INPUT:
Start of Block
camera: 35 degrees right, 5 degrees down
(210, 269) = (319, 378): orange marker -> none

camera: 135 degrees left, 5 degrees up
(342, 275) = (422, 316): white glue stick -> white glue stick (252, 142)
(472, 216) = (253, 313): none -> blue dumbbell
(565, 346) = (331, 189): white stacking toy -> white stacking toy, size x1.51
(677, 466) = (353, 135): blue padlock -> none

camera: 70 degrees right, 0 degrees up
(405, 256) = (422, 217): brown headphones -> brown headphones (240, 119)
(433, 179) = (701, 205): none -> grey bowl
End of Block
YOUR INSTRUCTIONS:
Where the string "camera" occurs in the data, return the whole line.

EXERCISE RESPONSE:
camera: 35 degrees right, 5 degrees down
camera: 135 degrees left, 5 degrees up
camera: 70 degrees right, 0 degrees up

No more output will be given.